» **Work required**: Each record below needs to be reproduced precisely, though not its pictures.

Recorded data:
------------------------------
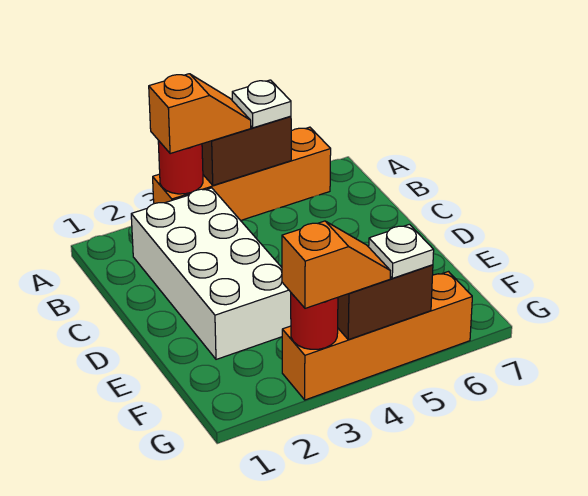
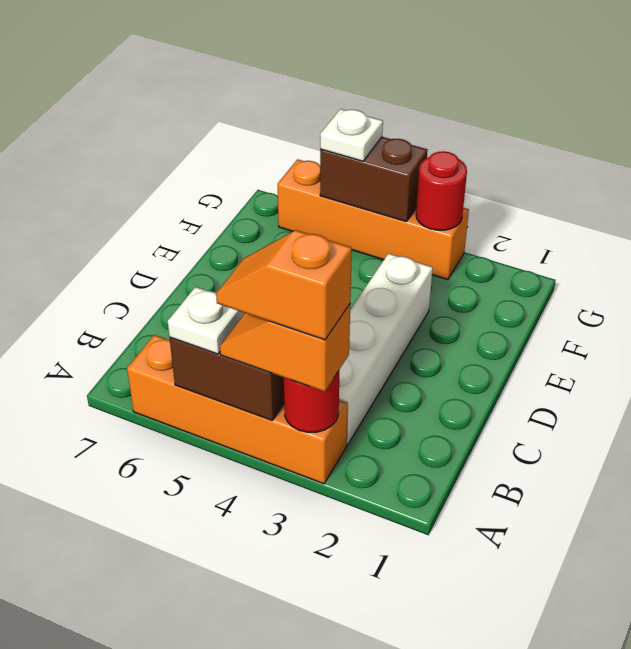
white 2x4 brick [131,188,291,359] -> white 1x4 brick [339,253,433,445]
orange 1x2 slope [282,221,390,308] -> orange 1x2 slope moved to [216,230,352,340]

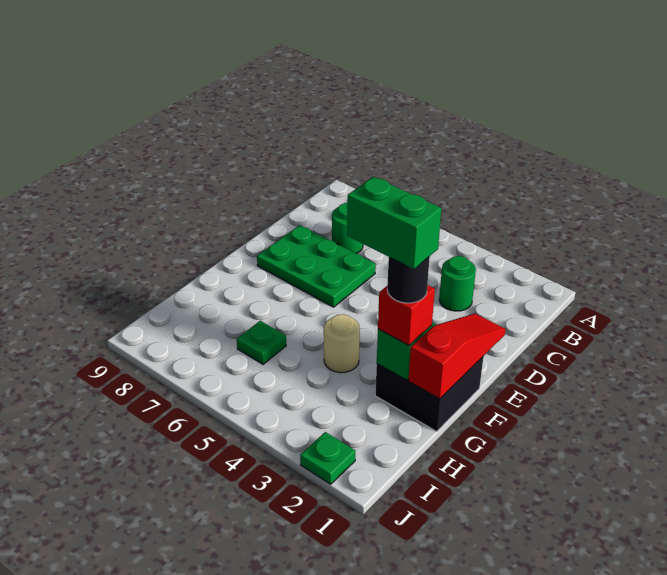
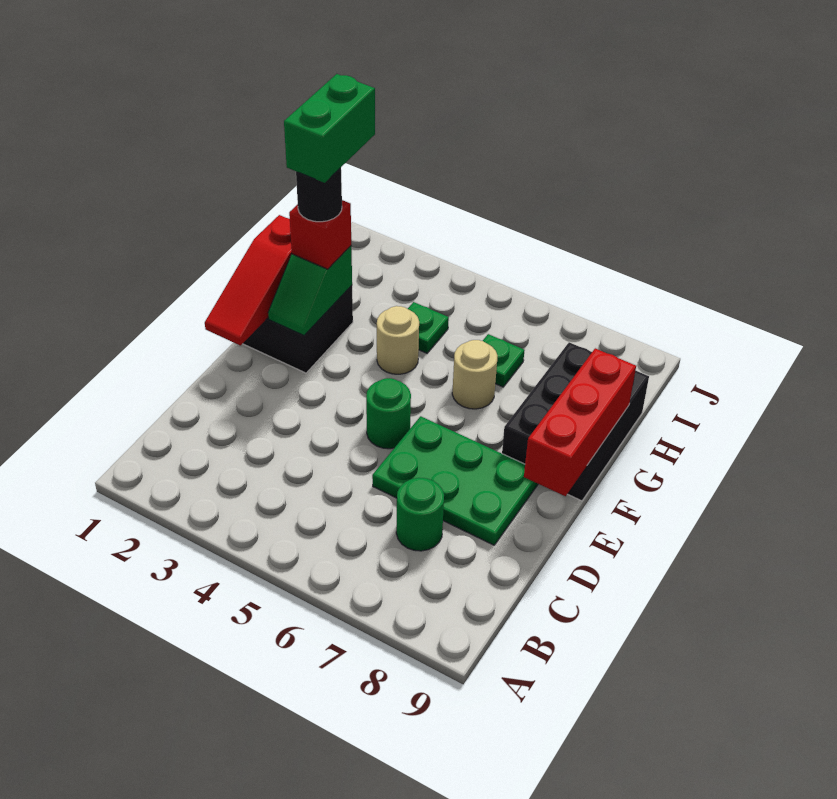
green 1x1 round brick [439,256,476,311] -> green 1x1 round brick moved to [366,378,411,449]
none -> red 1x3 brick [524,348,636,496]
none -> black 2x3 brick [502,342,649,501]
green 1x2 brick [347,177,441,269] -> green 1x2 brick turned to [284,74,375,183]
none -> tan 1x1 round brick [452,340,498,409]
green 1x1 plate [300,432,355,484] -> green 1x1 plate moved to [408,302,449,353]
------------------------------
» **Result of the exercise**:
white 2x4 brick [131,188,291,359] -> white 1x4 brick [339,253,433,445]
orange 1x2 slope [282,221,390,308] -> orange 1x2 slope moved to [216,230,352,340]

green 1x1 round brick [439,256,476,311] -> green 1x1 round brick moved to [366,378,411,449]
none -> red 1x3 brick [524,348,636,496]
none -> black 2x3 brick [502,342,649,501]
green 1x2 brick [347,177,441,269] -> green 1x2 brick turned to [284,74,375,183]
none -> tan 1x1 round brick [452,340,498,409]
green 1x1 plate [300,432,355,484] -> green 1x1 plate moved to [408,302,449,353]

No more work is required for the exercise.